----- Records shown -----

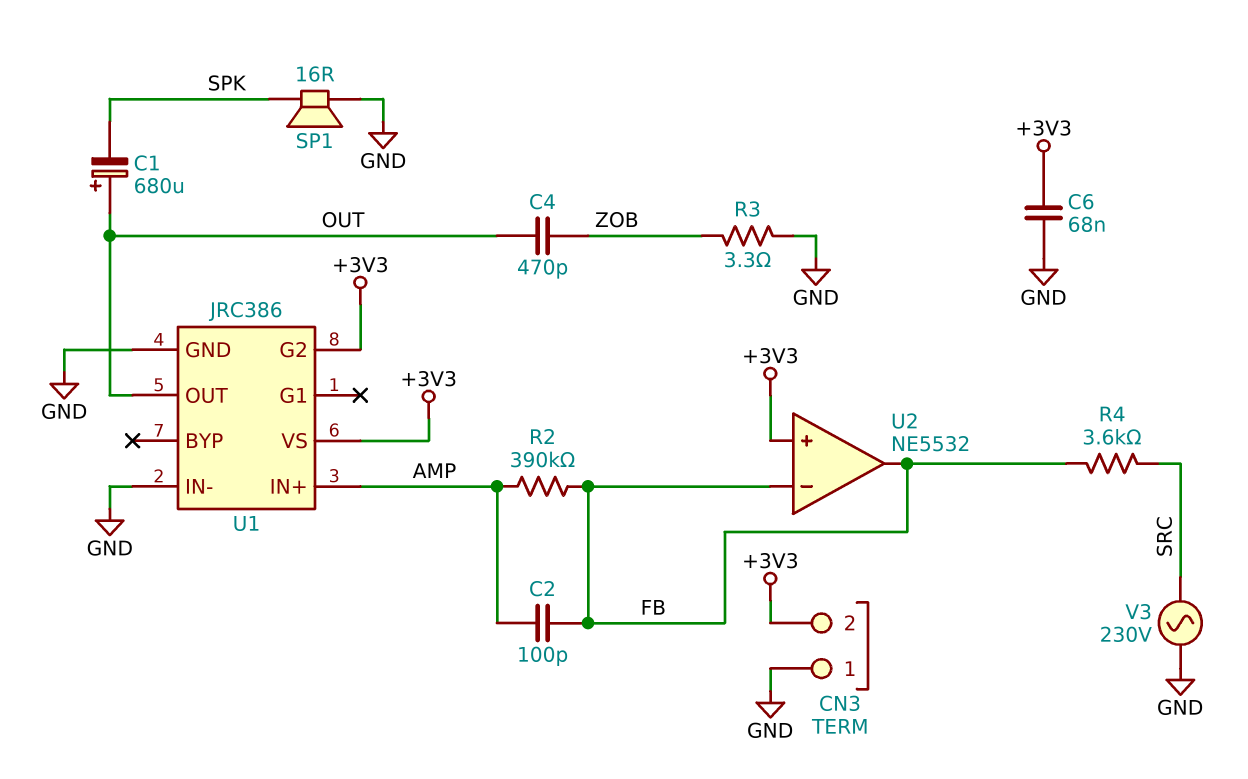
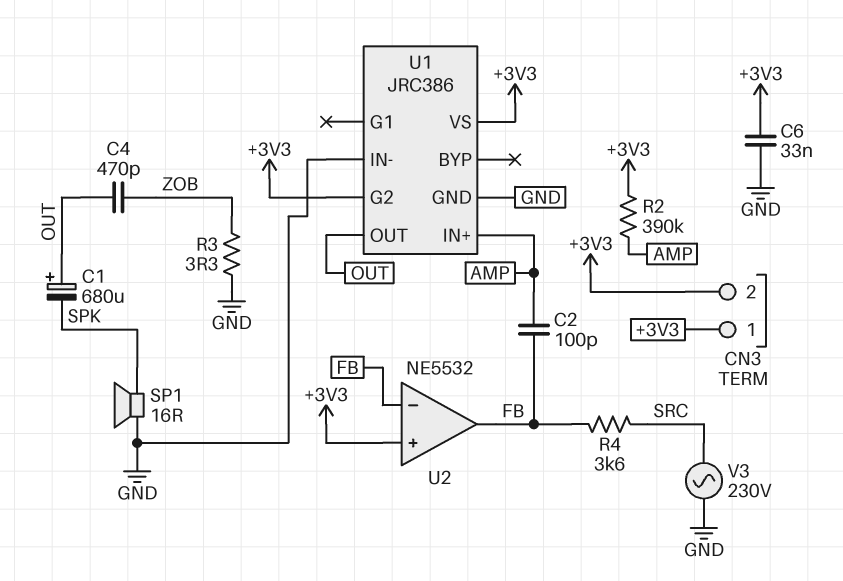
C6: 68nF (+3V3, GND) -> 33nF (+3V3, GND)
CN3 pin 1: GND -> +3V3
R2: 390k (AMP, FB) -> 390k (+3V3, AMP)

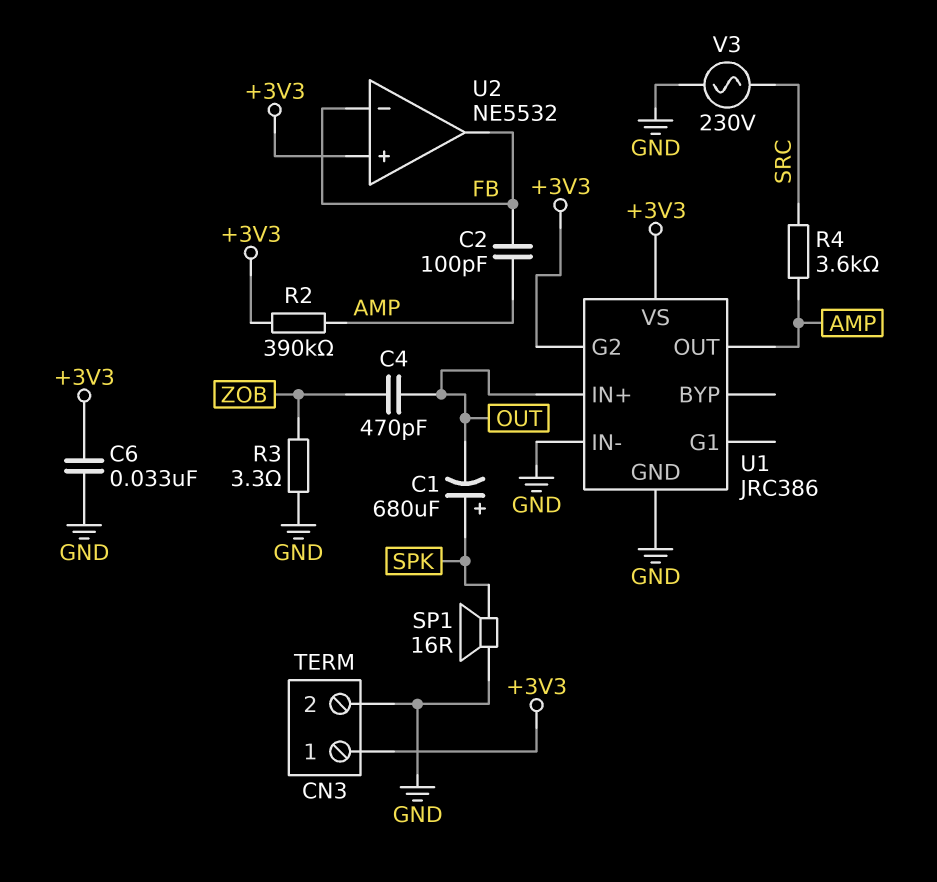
C1: 680uF (plus OUT, minus SPK) -> 680uF (plus SPK, minus OUT)
CN3 pin 2: +3V3 -> GND
R4: 3.6k (FB, SRC) -> 3.6k (AMP, SRC)
U1 pin IN+: AMP -> OUT
U1 pin OUT: OUT -> AMP

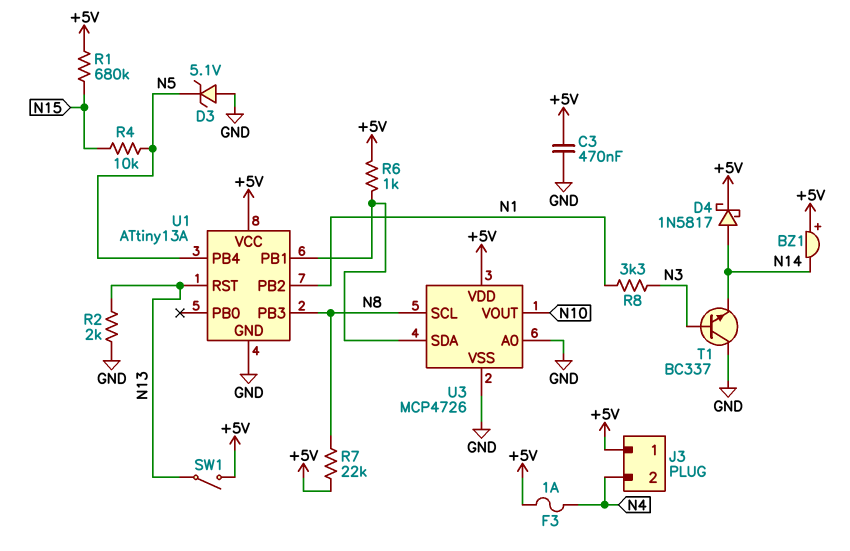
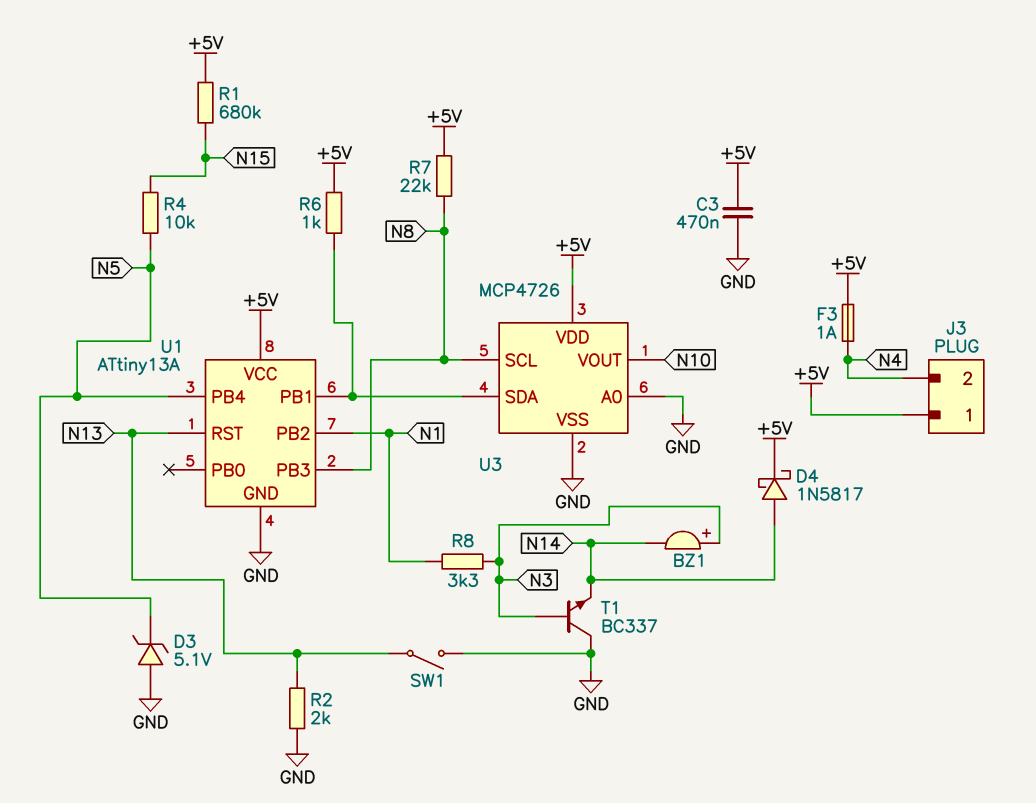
BZ1: buzzer (plus +5V, minus N14) -> buzzer (plus N3, minus N14)
SW1: switch (+5V, N13) -> switch (GND, N13)

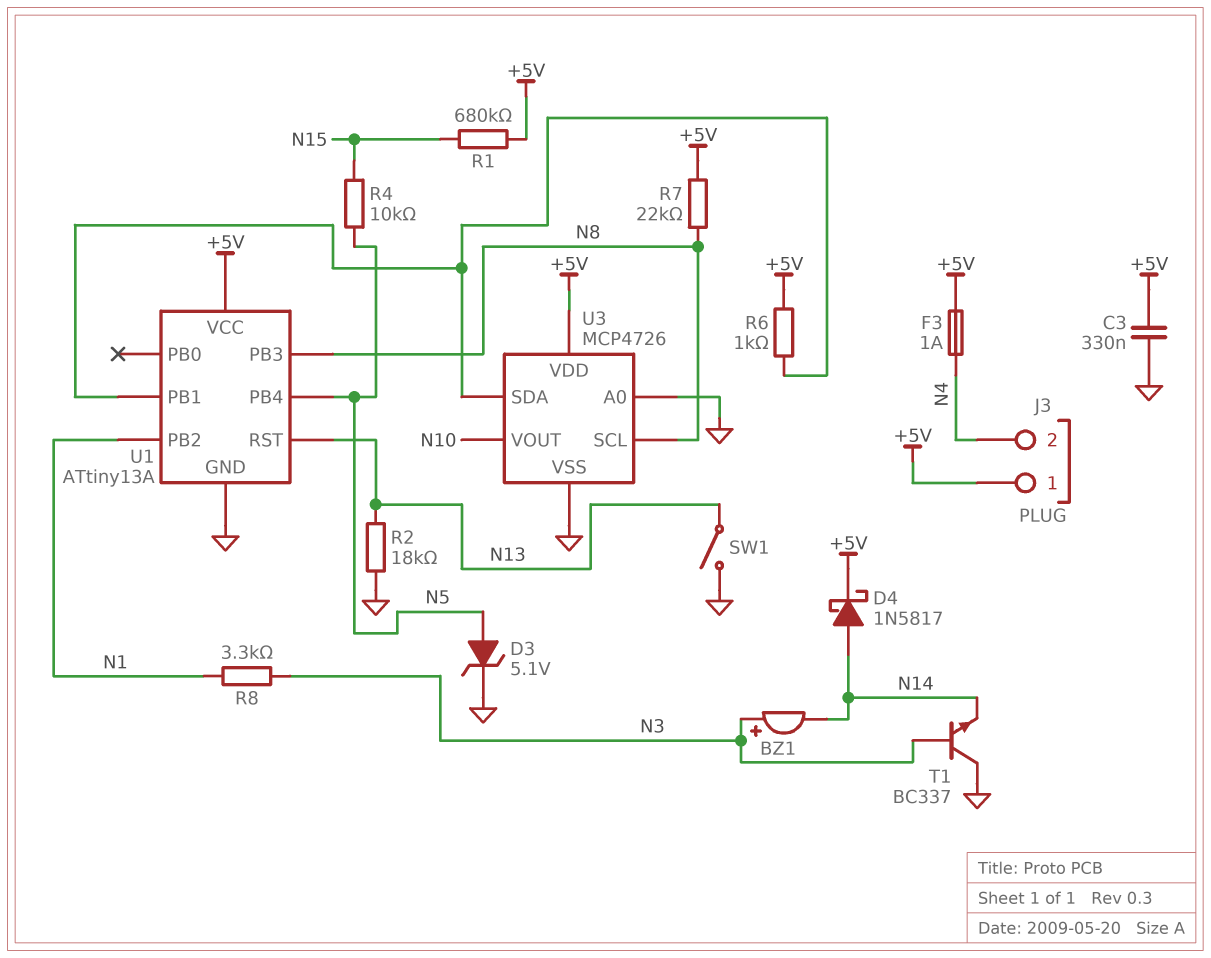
C3: 470nF (+5V, GND) -> 330nF (+5V, GND)
D3: zener 5.1V (A GND, K N5) -> zener 5.1V (A N5, K GND)
R2: 2k (GND, N13) -> 18k (GND, N13)

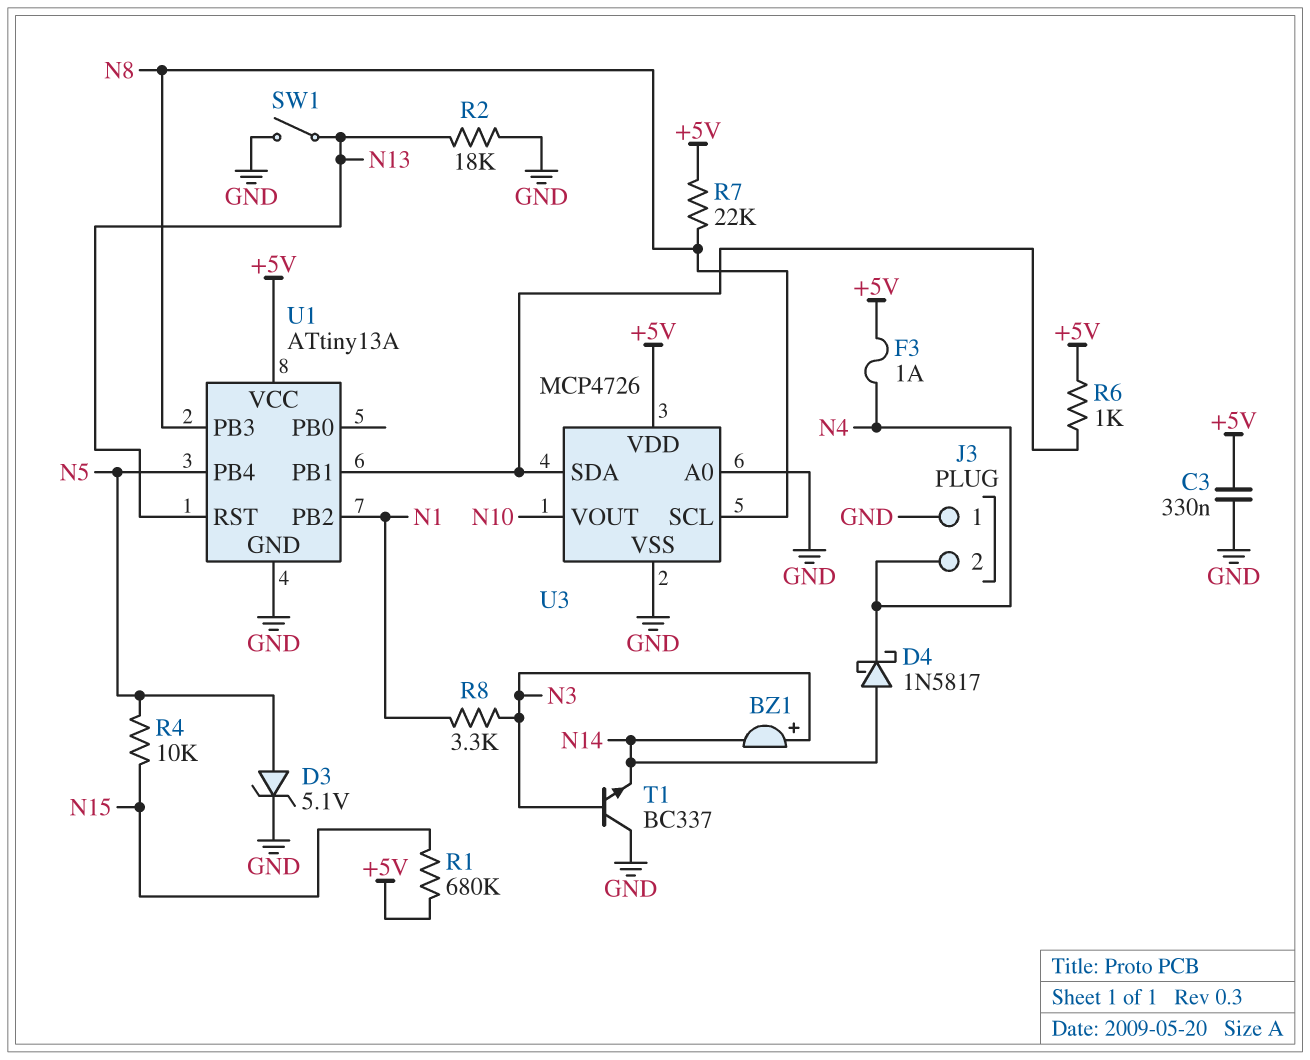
D4: schottky 1N5817 (A N14, K +5V) -> schottky 1N5817 (A N14, K N4)
J3 pin 1: +5V -> GND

-----

- **Exercise description**: From the line that contains "U1 pin IN+: AMP -> OUT" down to the last line of the entries above, copy every line exactly and leave out the pictures.

- **Exercise output**:
U1 pin IN+: AMP -> OUT
U1 pin OUT: OUT -> AMP

BZ1: buzzer (plus +5V, minus N14) -> buzzer (plus N3, minus N14)
SW1: switch (+5V, N13) -> switch (GND, N13)

C3: 470nF (+5V, GND) -> 330nF (+5V, GND)
D3: zener 5.1V (A GND, K N5) -> zener 5.1V (A N5, K GND)
R2: 2k (GND, N13) -> 18k (GND, N13)

D4: schottky 1N5817 (A N14, K +5V) -> schottky 1N5817 (A N14, K N4)
J3 pin 1: +5V -> GND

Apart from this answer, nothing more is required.